TASK DETAILS: Put every line of the records below into a JSON list of strings, one string per line, leaving out blank lines.

::::

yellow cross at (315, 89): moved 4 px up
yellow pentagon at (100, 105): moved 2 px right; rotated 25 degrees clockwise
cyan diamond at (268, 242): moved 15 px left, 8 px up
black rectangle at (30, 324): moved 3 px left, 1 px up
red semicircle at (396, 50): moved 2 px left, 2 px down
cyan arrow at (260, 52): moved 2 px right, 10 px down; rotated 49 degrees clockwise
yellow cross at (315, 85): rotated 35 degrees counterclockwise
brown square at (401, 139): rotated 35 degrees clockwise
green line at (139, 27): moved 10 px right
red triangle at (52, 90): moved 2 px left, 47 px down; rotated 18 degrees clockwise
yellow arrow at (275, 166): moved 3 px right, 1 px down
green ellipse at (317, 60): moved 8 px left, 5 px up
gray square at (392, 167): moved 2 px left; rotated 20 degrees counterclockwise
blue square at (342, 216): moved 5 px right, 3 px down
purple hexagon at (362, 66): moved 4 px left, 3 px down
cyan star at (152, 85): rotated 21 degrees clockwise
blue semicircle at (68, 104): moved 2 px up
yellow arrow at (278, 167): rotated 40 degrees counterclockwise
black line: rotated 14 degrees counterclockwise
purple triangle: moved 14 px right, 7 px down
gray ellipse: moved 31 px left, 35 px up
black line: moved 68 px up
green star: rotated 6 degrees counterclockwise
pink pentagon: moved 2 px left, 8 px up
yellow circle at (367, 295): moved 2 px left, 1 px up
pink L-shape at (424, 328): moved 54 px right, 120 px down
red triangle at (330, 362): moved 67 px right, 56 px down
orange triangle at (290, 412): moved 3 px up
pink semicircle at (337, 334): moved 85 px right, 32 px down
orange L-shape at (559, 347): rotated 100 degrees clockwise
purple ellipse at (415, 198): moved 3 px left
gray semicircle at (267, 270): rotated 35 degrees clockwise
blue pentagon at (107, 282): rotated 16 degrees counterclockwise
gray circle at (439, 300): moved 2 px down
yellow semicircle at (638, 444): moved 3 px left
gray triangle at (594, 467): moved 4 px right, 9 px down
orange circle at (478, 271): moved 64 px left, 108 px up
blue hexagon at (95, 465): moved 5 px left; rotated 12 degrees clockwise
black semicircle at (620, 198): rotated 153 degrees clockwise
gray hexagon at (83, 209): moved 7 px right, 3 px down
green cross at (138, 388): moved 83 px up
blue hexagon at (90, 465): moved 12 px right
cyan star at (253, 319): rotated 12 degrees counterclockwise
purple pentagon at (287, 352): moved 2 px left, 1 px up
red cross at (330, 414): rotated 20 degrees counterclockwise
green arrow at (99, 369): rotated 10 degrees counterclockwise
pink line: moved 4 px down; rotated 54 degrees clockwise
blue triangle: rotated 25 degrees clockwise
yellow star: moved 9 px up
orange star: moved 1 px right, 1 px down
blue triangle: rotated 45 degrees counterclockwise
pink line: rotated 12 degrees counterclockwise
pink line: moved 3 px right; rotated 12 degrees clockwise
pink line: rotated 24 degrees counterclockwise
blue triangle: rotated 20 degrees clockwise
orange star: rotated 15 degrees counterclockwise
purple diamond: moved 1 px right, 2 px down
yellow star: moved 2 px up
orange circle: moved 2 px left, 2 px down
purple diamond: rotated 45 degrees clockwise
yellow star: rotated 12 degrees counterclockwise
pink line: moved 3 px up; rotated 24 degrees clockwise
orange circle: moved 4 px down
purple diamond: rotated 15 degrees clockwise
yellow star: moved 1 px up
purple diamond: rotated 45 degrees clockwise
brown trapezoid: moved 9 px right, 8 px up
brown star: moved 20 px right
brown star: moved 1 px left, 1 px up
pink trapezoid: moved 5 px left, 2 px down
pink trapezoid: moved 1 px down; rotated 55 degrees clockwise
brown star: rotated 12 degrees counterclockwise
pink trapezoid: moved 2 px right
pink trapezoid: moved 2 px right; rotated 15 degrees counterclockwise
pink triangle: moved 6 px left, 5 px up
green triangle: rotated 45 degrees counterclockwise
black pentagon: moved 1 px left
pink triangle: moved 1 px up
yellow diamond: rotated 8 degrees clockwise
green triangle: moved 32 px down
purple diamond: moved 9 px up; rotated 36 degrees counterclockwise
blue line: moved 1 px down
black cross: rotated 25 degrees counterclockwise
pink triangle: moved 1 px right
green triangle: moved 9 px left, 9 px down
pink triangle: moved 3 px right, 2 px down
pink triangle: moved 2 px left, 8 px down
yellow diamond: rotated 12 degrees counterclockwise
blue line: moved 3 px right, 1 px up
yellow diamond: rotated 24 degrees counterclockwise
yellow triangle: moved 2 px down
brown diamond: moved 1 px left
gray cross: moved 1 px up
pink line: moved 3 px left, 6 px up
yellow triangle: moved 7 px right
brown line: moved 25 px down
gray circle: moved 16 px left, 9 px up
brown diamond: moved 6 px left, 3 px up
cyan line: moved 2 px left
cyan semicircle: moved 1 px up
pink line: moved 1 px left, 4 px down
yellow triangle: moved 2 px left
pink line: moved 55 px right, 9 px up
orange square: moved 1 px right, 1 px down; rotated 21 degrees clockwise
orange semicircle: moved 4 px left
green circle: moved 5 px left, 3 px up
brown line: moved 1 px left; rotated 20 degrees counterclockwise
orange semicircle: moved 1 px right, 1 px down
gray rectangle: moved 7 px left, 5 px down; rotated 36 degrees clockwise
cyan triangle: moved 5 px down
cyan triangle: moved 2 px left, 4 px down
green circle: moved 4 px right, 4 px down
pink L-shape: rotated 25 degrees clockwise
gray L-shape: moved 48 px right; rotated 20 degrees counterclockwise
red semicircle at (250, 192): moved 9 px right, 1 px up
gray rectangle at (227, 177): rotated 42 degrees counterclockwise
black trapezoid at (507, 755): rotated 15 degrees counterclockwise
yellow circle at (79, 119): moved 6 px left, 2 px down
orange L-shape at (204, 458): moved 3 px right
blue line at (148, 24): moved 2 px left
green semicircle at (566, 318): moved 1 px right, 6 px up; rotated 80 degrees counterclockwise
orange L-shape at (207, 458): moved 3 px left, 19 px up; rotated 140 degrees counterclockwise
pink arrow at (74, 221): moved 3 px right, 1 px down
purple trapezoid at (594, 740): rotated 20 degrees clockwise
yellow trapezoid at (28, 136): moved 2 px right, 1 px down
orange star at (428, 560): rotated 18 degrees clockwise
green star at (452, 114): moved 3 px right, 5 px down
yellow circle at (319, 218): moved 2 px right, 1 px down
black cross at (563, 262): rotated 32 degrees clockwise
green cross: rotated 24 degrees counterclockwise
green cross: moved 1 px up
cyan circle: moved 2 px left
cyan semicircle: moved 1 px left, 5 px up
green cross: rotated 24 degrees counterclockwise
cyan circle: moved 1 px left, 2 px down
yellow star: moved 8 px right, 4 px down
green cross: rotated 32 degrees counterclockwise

::::

ANSWER TO THE EXERCISE:
[
  "yellow cross at (315, 89): moved 4 px up",
  "yellow pentagon at (100, 105): moved 2 px right; rotated 25 degrees clockwise",
  "cyan diamond at (268, 242): moved 15 px left, 8 px up",
  "black rectangle at (30, 324): moved 3 px left, 1 px up",
  "red semicircle at (396, 50): moved 2 px left, 2 px down",
  "cyan arrow at (260, 52): moved 2 px right, 10 px down; rotated 49 degrees clockwise",
  "yellow cross at (315, 85): rotated 35 degrees counterclockwise",
  "brown square at (401, 139): rotated 35 degrees clockwise",
  "green line at (139, 27): moved 10 px right",
  "red triangle at (52, 90): moved 2 px left, 47 px down; rotated 18 degrees clockwise",
  "yellow arrow at (275, 166): moved 3 px right, 1 px down",
  "green ellipse at (317, 60): moved 8 px left, 5 px up",
  "gray square at (392, 167): moved 2 px left; rotated 20 degrees counterclockwise",
  "blue square at (342, 216): moved 5 px right, 3 px down",
  "purple hexagon at (362, 66): moved 4 px left, 3 px down",
  "cyan star at (152, 85): rotated 21 degrees clockwise",
  "blue semicircle at (68, 104): moved 2 px up",
  "yellow arrow at (278, 167): rotated 40 degrees counterclockwise",
  "black line: rotated 14 degrees counterclockwise",
  "purple triangle: moved 14 px right, 7 px down",
  "gray ellipse: moved 31 px left, 35 px up",
  "black line: moved 68 px up",
  "green star: rotated 6 degrees counterclockwise",
  "pink pentagon: moved 2 px left, 8 px up",
  "yellow circle at (367, 295): moved 2 px left, 1 px up",
  "pink L-shape at (424, 328): moved 54 px right, 120 px down",
  "red triangle at (330, 362): moved 67 px right, 56 px down",
  "orange triangle at (290, 412): moved 3 px up",
  "pink semicircle at (337, 334): moved 85 px right, 32 px down",
  "orange L-shape at (559, 347): rotated 100 degrees clockwise",
  "purple ellipse at (415, 198): moved 3 px left",
  "gray semicircle at (267, 270): rotated 35 degrees clockwise",
  "blue pentagon at (107, 282): rotated 16 degrees counterclockwise",
  "gray circle at (439, 300): moved 2 px down",
  "yellow semicircle at (638, 444): moved 3 px left",
  "gray triangle at (594, 467): moved 4 px right, 9 px down",
  "orange circle at (478, 271): moved 64 px left, 108 px up",
  "blue hexagon at (95, 465): moved 5 px left; rotated 12 degrees clockwise",
  "black semicircle at (620, 198): rotated 153 degrees clockwise",
  "gray hexagon at (83, 209): moved 7 px right, 3 px down",
  "green cross at (138, 388): moved 83 px up",
  "blue hexagon at (90, 465): moved 12 px right",
  "cyan star at (253, 319): rotated 12 degrees counterclockwise",
  "purple pentagon at (287, 352): moved 2 px left, 1 px up",
  "red cross at (330, 414): rotated 20 degrees counterclockwise",
  "green arrow at (99, 369): rotated 10 degrees counterclockwise",
  "pink line: moved 4 px down; rotated 54 degrees clockwise",
  "blue triangle: rotated 25 degrees clockwise",
  "yellow star: moved 9 px up",
  "orange star: moved 1 px right, 1 px down",
  "blue triangle: rotated 45 degrees counterclockwise",
  "pink line: rotated 12 degrees counterclockwise",
  "pink line: moved 3 px right; rotated 12 degrees clockwise",
  "pink line: rotated 24 degrees counterclockwise",
  "blue triangle: rotated 20 degrees clockwise",
  "orange star: rotated 15 degrees counterclockwise",
  "purple diamond: moved 1 px right, 2 px down",
  "yellow star: moved 2 px up",
  "orange circle: moved 2 px left, 2 px down",
  "purple diamond: rotated 45 degrees clockwise",
  "yellow star: rotated 12 degrees counterclockwise",
  "pink line: moved 3 px up; rotated 24 degrees clockwise",
  "orange circle: moved 4 px down",
  "purple diamond: rotated 15 degrees clockwise",
  "yellow star: moved 1 px up",
  "purple diamond: rotated 45 degrees clockwise",
  "brown trapezoid: moved 9 px right, 8 px up",
  "brown star: moved 20 px right",
  "brown star: moved 1 px left, 1 px up",
  "pink trapezoid: moved 5 px left, 2 px down",
  "pink trapezoid: moved 1 px down; rotated 55 degrees clockwise",
  "brown star: rotated 12 degrees counterclockwise",
  "pink trapezoid: moved 2 px right",
  "pink trapezoid: moved 2 px right; rotated 15 degrees counterclockwise",
  "pink triangle: moved 6 px left, 5 px up",
  "green triangle: rotated 45 degrees counterclockwise",
  "black pentagon: moved 1 px left",
  "pink triangle: moved 1 px up",
  "yellow diamond: rotated 8 degrees clockwise",
  "green triangle: moved 32 px down",
  "purple diamond: moved 9 px up; rotated 36 degrees counterclockwise",
  "blue line: moved 1 px down",
  "black cross: rotated 25 degrees counterclockwise",
  "pink triangle: moved 1 px right",
  "green triangle: moved 9 px left, 9 px down",
  "pink triangle: moved 3 px right, 2 px down",
  "pink triangle: moved 2 px left, 8 px down",
  "yellow diamond: rotated 12 degrees counterclockwise",
  "blue line: moved 3 px right, 1 px up",
  "yellow diamond: rotated 24 degrees counterclockwise",
  "yellow triangle: moved 2 px down",
  "brown diamond: moved 1 px left",
  "gray cross: moved 1 px up",
  "pink line: moved 3 px left, 6 px up",
  "yellow triangle: moved 7 px right",
  "brown line: moved 25 px down",
  "gray circle: moved 16 px left, 9 px up",
  "brown diamond: moved 6 px left, 3 px up",
  "cyan line: moved 2 px left",
  "cyan semicircle: moved 1 px up",
  "pink line: moved 1 px left, 4 px down",
  "yellow triangle: moved 2 px left",
  "pink line: moved 55 px right, 9 px up",
  "orange square: moved 1 px right, 1 px down; rotated 21 degrees clockwise",
  "orange semicircle: moved 4 px left",
  "green circle: moved 5 px left, 3 px up",
  "brown line: moved 1 px left; rotated 20 degrees counterclockwise",
  "orange semicircle: moved 1 px right, 1 px down",
  "gray rectangle: moved 7 px left, 5 px down; rotated 36 degrees clockwise",
  "cyan triangle: moved 5 px down",
  "cyan triangle: moved 2 px left, 4 px down",
  "green circle: moved 4 px right, 4 px down",
  "pink L-shape: rotated 25 degrees clockwise",
  "gray L-shape: moved 48 px right; rotated 20 degrees counterclockwise",
  "red semicircle at (250, 192): moved 9 px right, 1 px up",
  "gray rectangle at (227, 177): rotated 42 degrees counterclockwise",
  "black trapezoid at (507, 755): rotated 15 degrees counterclockwise",
  "yellow circle at (79, 119): moved 6 px left, 2 px down",
  "orange L-shape at (204, 458): moved 3 px right",
  "blue line at (148, 24): moved 2 px left",
  "green semicircle at (566, 318): moved 1 px right, 6 px up; rotated 80 degrees counterclockwise",
  "orange L-shape at (207, 458): moved 3 px left, 19 px up; rotated 140 degrees counterclockwise",
  "pink arrow at (74, 221): moved 3 px right, 1 px down",
  "purple trapezoid at (594, 740): rotated 20 degrees clockwise",
  "yellow trapezoid at (28, 136): moved 2 px right, 1 px down",
  "orange star at (428, 560): rotated 18 degrees clockwise",
  "green star at (452, 114): moved 3 px right, 5 px down",
  "yellow circle at (319, 218): moved 2 px right, 1 px down",
  "black cross at (563, 262): rotated 32 degrees clockwise",
  "green cross: rotated 24 degrees counterclockwise",
  "green cross: moved 1 px up",
  "cyan circle: moved 2 px left",
  "cyan semicircle: moved 1 px left, 5 px up",
  "green cross: rotated 24 degrees counterclockwise",
  "cyan circle: moved 1 px left, 2 px down",
  "yellow star: moved 8 px right, 4 px down",
  "green cross: rotated 32 degrees counterclockwise"
]